(Before-and-after object listings)
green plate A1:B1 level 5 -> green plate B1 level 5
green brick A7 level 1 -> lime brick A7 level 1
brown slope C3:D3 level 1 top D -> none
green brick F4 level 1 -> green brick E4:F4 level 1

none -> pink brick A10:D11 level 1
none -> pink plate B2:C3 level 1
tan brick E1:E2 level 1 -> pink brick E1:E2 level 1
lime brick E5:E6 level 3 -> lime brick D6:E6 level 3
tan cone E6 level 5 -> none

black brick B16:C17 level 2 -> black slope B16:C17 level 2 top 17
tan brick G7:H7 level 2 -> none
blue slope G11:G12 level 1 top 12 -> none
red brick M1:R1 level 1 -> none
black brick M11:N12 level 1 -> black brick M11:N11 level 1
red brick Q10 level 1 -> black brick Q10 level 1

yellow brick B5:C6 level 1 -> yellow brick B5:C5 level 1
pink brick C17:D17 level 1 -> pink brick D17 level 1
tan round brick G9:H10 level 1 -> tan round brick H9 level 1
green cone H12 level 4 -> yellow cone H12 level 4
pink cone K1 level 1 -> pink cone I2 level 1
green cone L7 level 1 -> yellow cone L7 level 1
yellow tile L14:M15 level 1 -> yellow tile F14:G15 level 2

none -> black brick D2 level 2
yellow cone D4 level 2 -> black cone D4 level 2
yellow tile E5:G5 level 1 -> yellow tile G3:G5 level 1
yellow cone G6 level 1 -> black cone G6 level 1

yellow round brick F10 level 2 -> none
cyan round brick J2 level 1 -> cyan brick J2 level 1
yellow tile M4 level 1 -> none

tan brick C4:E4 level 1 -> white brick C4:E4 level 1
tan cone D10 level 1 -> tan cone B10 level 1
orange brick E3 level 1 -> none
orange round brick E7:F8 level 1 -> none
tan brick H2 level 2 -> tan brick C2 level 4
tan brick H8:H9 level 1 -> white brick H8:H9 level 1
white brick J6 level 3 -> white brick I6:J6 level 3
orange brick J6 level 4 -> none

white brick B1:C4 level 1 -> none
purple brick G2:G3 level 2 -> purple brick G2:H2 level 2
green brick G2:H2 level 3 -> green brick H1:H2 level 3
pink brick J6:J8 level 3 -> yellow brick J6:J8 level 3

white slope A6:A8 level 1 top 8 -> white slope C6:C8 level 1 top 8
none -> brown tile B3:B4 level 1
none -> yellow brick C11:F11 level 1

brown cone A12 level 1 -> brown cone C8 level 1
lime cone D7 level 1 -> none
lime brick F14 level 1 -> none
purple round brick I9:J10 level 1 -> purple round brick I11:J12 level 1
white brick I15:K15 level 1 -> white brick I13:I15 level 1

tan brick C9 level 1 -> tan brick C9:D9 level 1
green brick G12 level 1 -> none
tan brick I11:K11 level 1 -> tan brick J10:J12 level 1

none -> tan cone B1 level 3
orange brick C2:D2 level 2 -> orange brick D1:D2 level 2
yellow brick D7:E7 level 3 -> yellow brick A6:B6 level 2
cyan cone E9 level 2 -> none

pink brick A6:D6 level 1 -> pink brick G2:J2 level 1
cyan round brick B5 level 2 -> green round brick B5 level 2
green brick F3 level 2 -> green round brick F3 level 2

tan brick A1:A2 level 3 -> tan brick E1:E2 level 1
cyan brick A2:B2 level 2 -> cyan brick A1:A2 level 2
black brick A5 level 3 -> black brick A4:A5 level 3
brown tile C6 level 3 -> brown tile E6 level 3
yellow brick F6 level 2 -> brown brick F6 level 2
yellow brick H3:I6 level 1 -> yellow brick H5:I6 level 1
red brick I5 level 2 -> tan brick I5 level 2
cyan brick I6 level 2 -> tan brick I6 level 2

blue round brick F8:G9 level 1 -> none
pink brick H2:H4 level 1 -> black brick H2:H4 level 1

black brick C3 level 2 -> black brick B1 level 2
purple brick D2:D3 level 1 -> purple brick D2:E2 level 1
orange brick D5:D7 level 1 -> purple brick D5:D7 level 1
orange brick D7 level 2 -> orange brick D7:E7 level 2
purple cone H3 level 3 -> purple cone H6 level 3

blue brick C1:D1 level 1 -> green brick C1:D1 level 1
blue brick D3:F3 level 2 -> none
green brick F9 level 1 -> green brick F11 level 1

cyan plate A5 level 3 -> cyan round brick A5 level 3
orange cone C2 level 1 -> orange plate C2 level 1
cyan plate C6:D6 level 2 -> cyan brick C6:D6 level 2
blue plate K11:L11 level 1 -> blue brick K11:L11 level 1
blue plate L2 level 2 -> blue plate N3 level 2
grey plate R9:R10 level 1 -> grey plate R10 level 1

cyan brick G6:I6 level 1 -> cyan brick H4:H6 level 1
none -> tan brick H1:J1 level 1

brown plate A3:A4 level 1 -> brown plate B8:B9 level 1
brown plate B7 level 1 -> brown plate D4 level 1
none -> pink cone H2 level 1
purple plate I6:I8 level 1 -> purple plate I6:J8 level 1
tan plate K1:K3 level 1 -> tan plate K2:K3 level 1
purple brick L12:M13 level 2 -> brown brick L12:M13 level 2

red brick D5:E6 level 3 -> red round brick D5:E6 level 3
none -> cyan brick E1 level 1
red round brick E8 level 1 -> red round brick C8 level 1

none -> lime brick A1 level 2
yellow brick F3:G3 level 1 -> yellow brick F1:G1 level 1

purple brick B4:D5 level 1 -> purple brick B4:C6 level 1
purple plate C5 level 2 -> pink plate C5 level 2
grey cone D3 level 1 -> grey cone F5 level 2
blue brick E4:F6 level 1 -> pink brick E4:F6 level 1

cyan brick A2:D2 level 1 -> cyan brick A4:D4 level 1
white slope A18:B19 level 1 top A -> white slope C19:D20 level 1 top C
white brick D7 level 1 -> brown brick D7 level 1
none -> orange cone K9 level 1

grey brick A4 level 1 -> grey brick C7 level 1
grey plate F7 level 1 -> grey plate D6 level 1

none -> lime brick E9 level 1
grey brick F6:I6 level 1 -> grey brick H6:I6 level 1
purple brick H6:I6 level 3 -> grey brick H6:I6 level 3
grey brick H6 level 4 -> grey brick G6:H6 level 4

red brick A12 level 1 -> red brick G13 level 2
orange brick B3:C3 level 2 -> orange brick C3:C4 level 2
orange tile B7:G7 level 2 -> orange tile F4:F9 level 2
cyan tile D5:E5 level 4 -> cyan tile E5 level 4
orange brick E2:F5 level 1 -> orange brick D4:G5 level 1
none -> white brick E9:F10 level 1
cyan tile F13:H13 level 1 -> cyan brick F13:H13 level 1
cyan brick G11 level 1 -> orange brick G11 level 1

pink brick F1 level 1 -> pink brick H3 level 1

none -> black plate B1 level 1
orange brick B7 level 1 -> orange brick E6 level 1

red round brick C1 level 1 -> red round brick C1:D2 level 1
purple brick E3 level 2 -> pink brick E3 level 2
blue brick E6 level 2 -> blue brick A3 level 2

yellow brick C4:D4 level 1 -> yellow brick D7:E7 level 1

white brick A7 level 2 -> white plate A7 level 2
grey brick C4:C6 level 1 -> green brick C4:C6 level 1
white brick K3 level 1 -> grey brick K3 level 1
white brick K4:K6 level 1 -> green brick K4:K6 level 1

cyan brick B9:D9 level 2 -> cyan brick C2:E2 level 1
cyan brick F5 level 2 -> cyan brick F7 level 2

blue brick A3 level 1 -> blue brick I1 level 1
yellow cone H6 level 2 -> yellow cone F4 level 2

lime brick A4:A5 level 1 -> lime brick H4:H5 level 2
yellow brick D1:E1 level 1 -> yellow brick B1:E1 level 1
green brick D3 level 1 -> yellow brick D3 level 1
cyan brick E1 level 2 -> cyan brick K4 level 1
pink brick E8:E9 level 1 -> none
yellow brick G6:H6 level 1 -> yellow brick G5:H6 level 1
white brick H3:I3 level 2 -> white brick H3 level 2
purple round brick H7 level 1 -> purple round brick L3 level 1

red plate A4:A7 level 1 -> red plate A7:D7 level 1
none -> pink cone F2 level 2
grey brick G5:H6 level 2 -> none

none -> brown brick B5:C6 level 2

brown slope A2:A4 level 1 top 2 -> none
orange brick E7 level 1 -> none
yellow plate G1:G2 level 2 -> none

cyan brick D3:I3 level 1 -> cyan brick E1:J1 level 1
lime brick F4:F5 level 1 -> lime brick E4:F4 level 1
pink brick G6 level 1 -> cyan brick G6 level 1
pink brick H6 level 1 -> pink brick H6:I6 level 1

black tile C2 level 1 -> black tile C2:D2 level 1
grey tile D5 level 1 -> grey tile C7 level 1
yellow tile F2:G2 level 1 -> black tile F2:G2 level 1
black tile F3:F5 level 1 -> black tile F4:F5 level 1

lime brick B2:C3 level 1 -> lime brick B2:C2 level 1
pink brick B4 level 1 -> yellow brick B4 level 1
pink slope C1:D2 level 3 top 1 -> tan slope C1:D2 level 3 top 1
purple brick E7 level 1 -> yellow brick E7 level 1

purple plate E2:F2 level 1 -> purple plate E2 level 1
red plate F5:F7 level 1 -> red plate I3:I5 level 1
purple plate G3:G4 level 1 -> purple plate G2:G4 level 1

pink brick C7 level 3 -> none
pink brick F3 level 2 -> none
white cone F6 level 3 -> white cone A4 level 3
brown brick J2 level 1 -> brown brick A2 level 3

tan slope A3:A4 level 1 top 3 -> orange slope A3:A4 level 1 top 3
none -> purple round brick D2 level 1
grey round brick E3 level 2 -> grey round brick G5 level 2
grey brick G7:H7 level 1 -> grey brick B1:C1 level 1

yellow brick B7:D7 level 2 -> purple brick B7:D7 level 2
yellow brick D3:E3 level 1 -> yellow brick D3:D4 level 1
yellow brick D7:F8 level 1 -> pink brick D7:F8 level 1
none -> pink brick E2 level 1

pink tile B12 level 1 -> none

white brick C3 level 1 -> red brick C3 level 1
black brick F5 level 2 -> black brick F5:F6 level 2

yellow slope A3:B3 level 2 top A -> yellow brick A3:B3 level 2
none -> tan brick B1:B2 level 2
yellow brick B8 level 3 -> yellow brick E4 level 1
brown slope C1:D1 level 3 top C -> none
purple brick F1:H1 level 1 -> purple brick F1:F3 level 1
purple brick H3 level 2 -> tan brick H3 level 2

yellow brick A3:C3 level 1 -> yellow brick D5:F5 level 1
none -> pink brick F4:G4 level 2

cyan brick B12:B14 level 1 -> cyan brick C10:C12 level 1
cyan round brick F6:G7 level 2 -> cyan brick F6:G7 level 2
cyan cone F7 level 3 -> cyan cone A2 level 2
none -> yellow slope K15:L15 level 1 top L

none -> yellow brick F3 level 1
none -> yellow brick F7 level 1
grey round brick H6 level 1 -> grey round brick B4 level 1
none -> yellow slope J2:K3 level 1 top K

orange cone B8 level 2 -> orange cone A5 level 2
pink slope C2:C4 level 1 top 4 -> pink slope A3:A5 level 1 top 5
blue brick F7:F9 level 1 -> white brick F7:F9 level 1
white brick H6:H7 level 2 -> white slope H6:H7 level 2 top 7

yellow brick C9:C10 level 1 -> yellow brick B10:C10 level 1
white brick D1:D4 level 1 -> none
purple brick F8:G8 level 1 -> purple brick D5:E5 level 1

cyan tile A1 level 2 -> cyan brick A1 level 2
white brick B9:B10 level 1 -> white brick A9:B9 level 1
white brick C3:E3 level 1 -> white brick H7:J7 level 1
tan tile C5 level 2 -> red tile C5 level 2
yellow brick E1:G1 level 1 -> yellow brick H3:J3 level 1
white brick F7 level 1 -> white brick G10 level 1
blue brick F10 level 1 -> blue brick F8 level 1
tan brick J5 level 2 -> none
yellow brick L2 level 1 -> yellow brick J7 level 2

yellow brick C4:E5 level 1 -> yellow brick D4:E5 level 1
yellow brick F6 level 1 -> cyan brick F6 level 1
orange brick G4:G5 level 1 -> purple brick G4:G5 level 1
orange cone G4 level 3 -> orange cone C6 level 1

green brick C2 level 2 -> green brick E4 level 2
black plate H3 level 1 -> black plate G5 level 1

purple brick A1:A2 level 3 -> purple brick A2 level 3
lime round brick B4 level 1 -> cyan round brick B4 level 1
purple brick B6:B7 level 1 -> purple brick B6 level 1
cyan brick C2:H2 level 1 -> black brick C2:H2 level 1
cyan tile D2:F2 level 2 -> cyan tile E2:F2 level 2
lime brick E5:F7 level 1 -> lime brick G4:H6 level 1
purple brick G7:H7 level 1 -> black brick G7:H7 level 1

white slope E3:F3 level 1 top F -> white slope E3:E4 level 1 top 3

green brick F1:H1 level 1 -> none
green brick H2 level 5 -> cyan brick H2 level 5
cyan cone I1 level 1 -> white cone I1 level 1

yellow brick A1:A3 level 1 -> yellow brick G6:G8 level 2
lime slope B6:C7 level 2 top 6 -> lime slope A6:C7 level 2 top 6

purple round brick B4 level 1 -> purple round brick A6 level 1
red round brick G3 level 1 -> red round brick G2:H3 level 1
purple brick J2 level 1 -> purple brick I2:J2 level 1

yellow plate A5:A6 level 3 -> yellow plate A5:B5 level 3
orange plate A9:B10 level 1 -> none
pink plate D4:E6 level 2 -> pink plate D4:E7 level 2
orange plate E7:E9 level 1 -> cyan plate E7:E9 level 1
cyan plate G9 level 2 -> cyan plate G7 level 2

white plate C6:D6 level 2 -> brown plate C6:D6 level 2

**Task brief**
Where the line containing "orange plate A9:B10 level 1 -> none" appears, start copying, and go on exactly through the last line of the data.

**Output**
orange plate A9:B10 level 1 -> none
pink plate D4:E6 level 2 -> pink plate D4:E7 level 2
orange plate E7:E9 level 1 -> cyan plate E7:E9 level 1
cyan plate G9 level 2 -> cyan plate G7 level 2

white plate C6:D6 level 2 -> brown plate C6:D6 level 2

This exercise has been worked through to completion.